• _Colored geometric primitive data_:
____

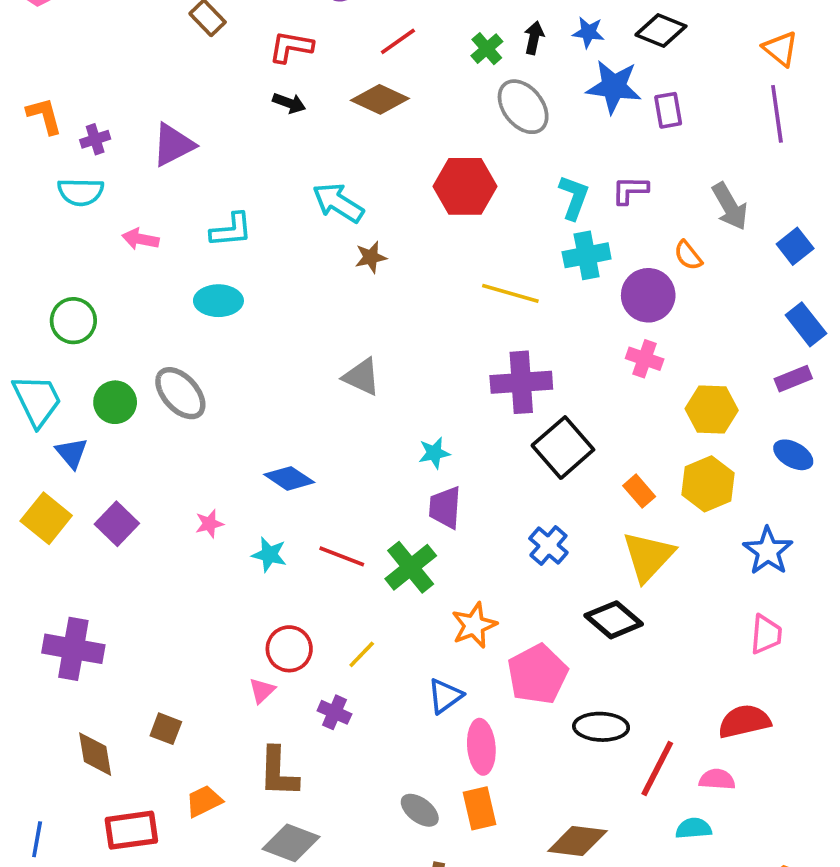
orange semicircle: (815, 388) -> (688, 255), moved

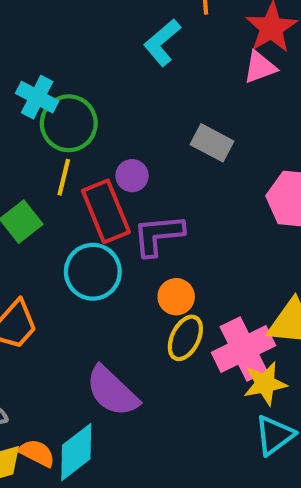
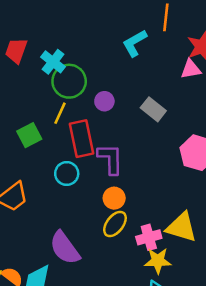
purple circle: (132, 176) -> (104, 101), moved
purple L-shape: (158, 235) -> (110, 159), turned 84
cyan circle: (93, 272) -> (67, 174), size x0.7
pink cross: (244, 349) -> (149, 237), size x0.7

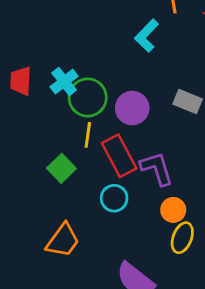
cyan cross: (53, 62) -> (64, 82), turned 30
purple circle: (104, 101) -> (132, 108), size x1.5

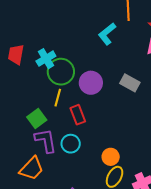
red rectangle: (119, 156) -> (78, 115), size x0.7
purple L-shape: (157, 169) -> (46, 141), moved

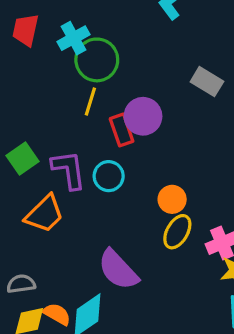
purple circle: (91, 83) -> (143, 116), moved
green square: (37, 119) -> (22, 158), moved

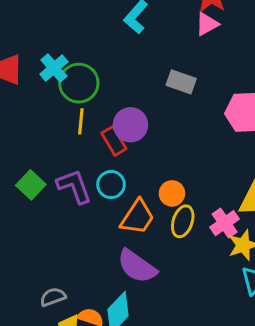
orange trapezoid: (45, 214) -> (137, 217), moved

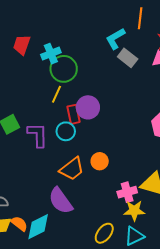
gray rectangle: (181, 82) -> (128, 58), moved
cyan circle: (111, 185) -> (66, 131), moved
yellow ellipse: (183, 221) -> (104, 233), moved

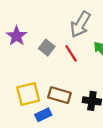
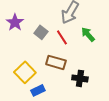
yellow square: (28, 94) -> (25, 72), turned -30
brown rectangle: (59, 95) -> (56, 62), moved

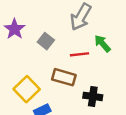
red line: (62, 37) -> (80, 54), moved, turned -63

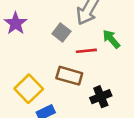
gray square: (46, 41) -> (61, 32), moved
black cross: (93, 96) -> (101, 97), turned -30

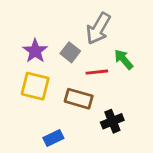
purple star: (16, 23) -> (35, 51), moved
yellow square: (29, 89) -> (35, 86), moved, turned -32

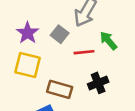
brown rectangle: (79, 99) -> (60, 89), moved
black cross: (112, 121) -> (98, 83), moved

____

• _Exercise objective_:
Set down each of the records precisely, leaving any pictures behind.

• _Solution below_:
orange semicircle: (815, 388) -> (688, 255), moved

purple circle: (132, 176) -> (104, 101), moved
purple L-shape: (158, 235) -> (110, 159), turned 84
cyan circle: (93, 272) -> (67, 174), size x0.7
pink cross: (244, 349) -> (149, 237), size x0.7

cyan cross: (53, 62) -> (64, 82), turned 30
purple circle: (104, 101) -> (132, 108), size x1.5

red rectangle: (119, 156) -> (78, 115), size x0.7
purple L-shape: (157, 169) -> (46, 141), moved

purple circle: (91, 83) -> (143, 116), moved
green square: (37, 119) -> (22, 158), moved

orange trapezoid: (45, 214) -> (137, 217), moved

gray rectangle: (181, 82) -> (128, 58), moved
cyan circle: (111, 185) -> (66, 131), moved
yellow ellipse: (183, 221) -> (104, 233), moved

yellow square: (28, 94) -> (25, 72), turned -30
brown rectangle: (59, 95) -> (56, 62), moved

red line: (62, 37) -> (80, 54), moved, turned -63

gray square: (46, 41) -> (61, 32), moved
black cross: (93, 96) -> (101, 97), turned -30

purple star: (16, 23) -> (35, 51), moved
yellow square: (29, 89) -> (35, 86), moved, turned -32

brown rectangle: (79, 99) -> (60, 89), moved
black cross: (112, 121) -> (98, 83), moved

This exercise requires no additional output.